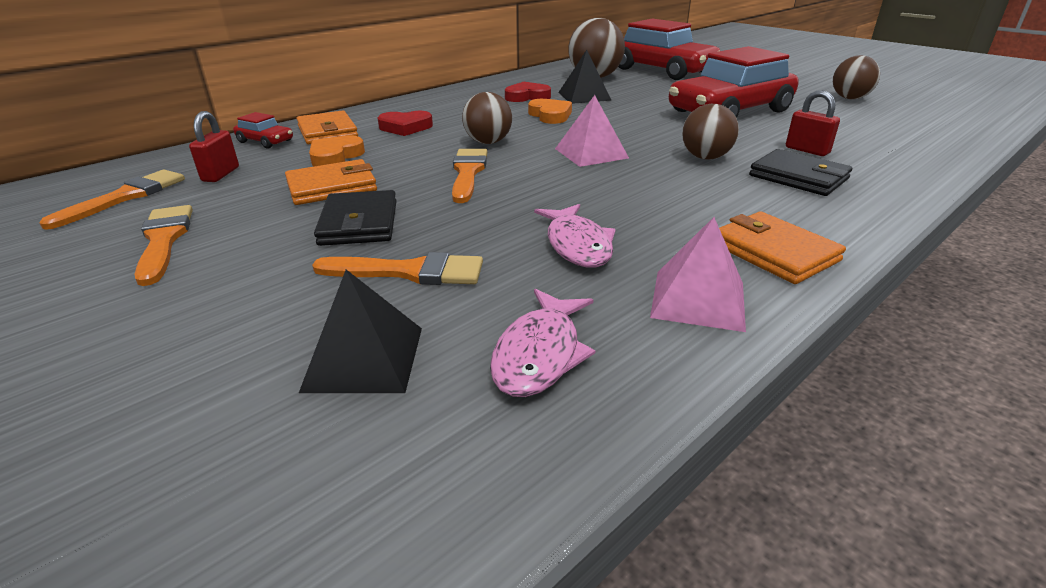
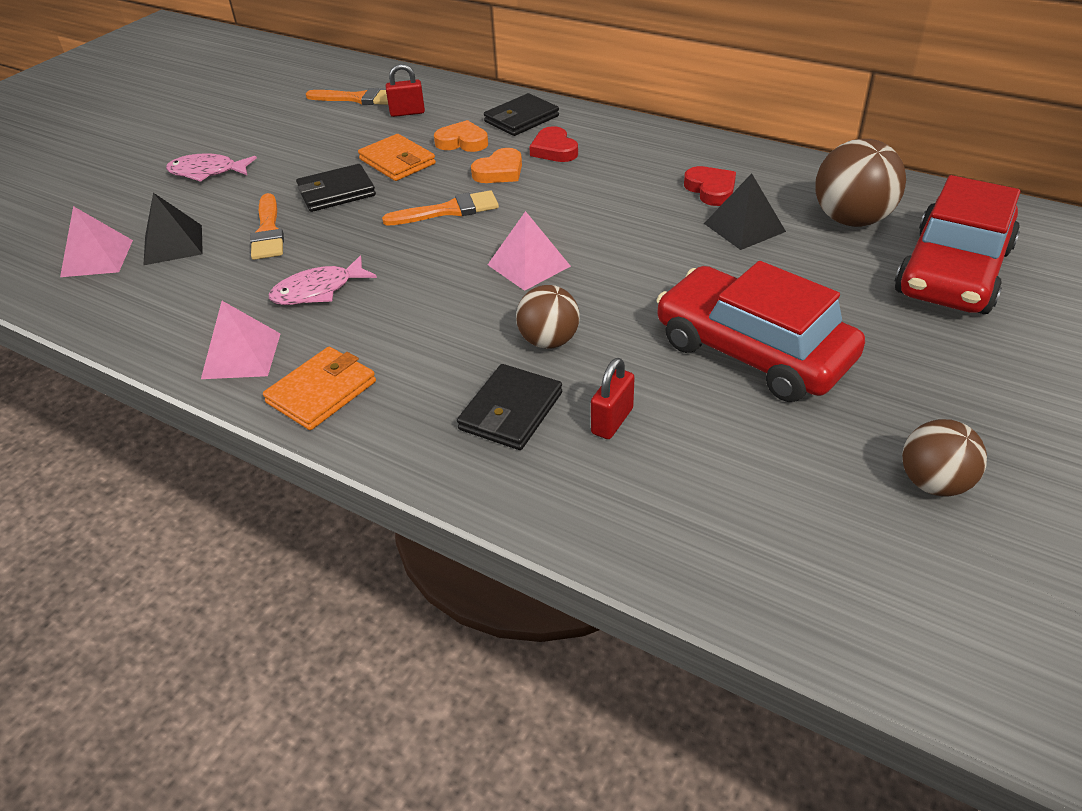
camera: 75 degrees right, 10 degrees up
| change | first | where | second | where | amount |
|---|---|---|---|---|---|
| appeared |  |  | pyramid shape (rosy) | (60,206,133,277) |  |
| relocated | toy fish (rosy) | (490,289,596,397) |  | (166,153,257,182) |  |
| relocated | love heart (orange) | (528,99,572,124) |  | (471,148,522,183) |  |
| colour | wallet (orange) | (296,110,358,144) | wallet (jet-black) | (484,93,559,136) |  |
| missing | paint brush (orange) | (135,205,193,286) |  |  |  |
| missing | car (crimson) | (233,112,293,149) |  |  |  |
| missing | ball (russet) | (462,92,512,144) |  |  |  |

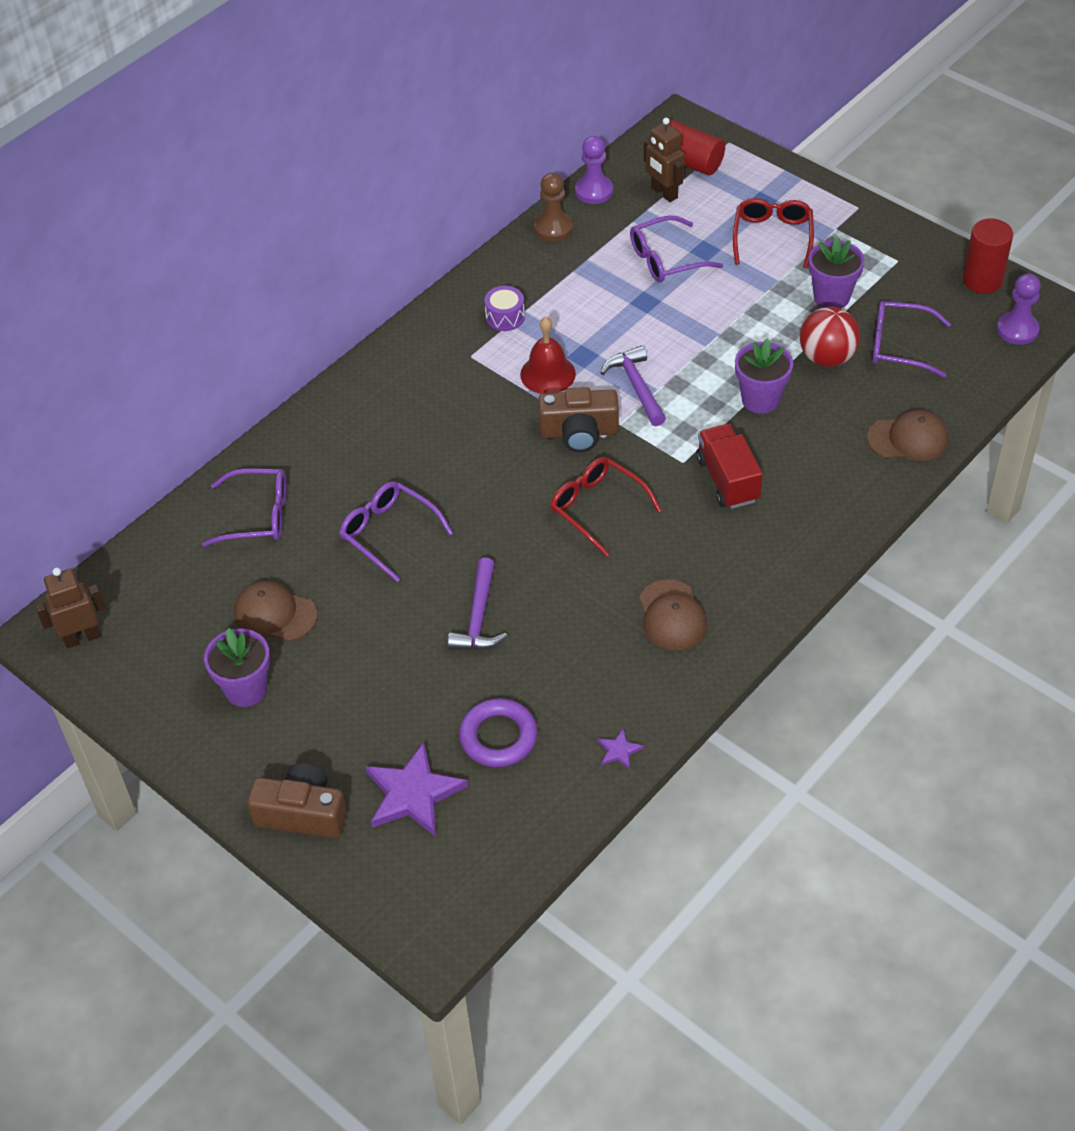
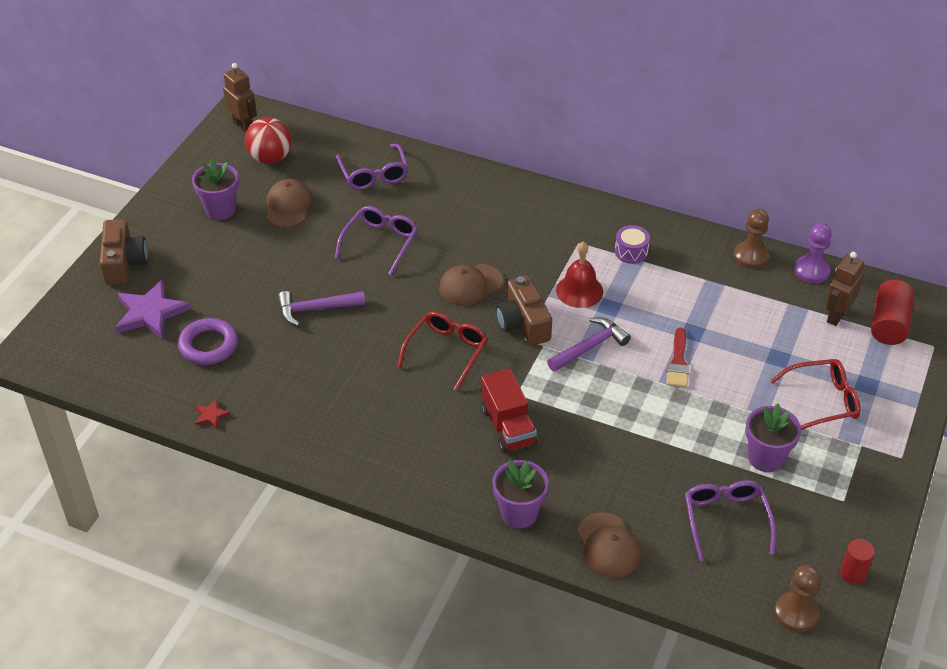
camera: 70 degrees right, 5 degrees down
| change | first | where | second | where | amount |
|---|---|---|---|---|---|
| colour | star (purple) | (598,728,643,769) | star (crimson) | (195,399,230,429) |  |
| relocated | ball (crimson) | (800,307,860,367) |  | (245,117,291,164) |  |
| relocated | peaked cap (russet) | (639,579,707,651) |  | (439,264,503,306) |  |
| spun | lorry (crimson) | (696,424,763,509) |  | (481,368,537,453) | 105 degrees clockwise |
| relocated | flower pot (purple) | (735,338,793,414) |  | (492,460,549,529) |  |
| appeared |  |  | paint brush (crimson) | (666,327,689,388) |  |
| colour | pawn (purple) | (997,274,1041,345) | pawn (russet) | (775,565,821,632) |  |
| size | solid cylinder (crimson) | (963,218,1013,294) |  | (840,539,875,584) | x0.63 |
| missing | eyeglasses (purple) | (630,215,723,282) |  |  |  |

-=-=-=-=-

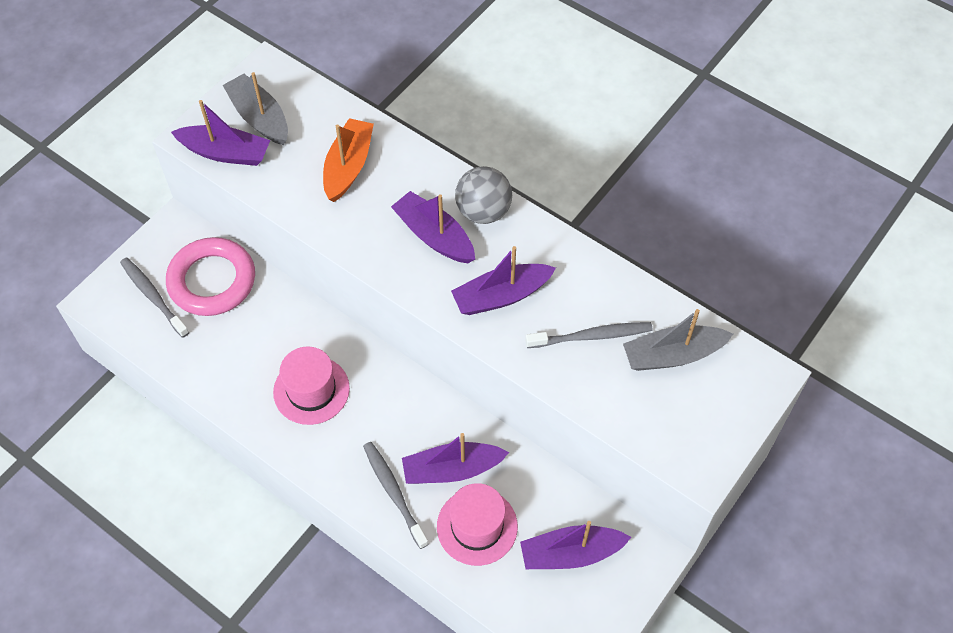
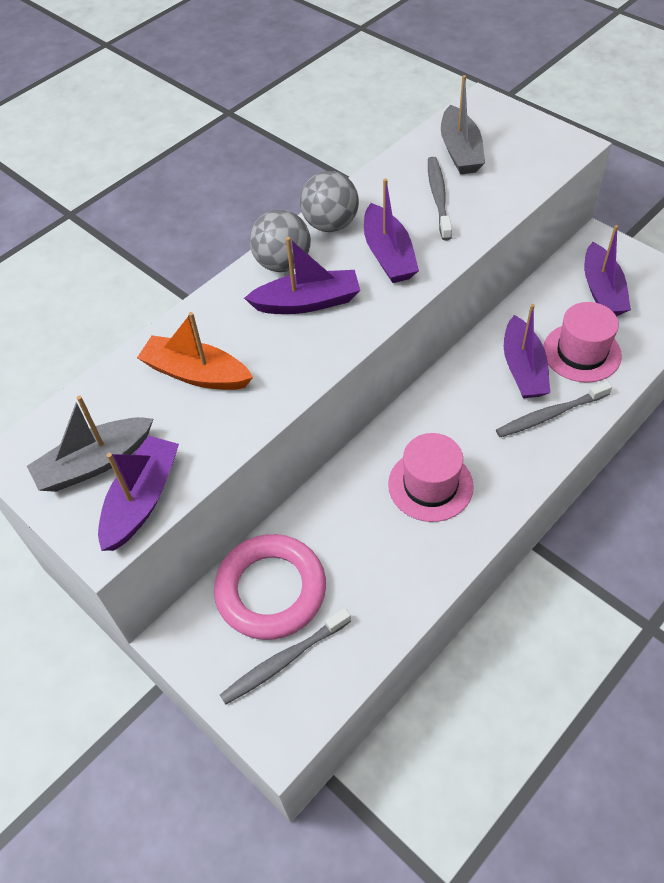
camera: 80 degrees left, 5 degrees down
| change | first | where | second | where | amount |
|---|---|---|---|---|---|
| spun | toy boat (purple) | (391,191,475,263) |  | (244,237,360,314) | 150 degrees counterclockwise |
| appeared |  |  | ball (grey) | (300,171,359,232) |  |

-=-=-=-=-

**AIM OF THE TASK:**
Could you set down, exactly as written, the lines above between the one holding "relocated | love" and the one holding "missing | car", inclusive, and nothing more?

**ANSWER TO THIS EXERCISE:**
| relocated | love heart (orange) | (528,99,572,124) |  | (471,148,522,183) |  |
| colour | wallet (orange) | (296,110,358,144) | wallet (jet-black) | (484,93,559,136) |  |
| missing | paint brush (orange) | (135,205,193,286) |  |  |  |
| missing | car (crimson) | (233,112,293,149) |  |  |  |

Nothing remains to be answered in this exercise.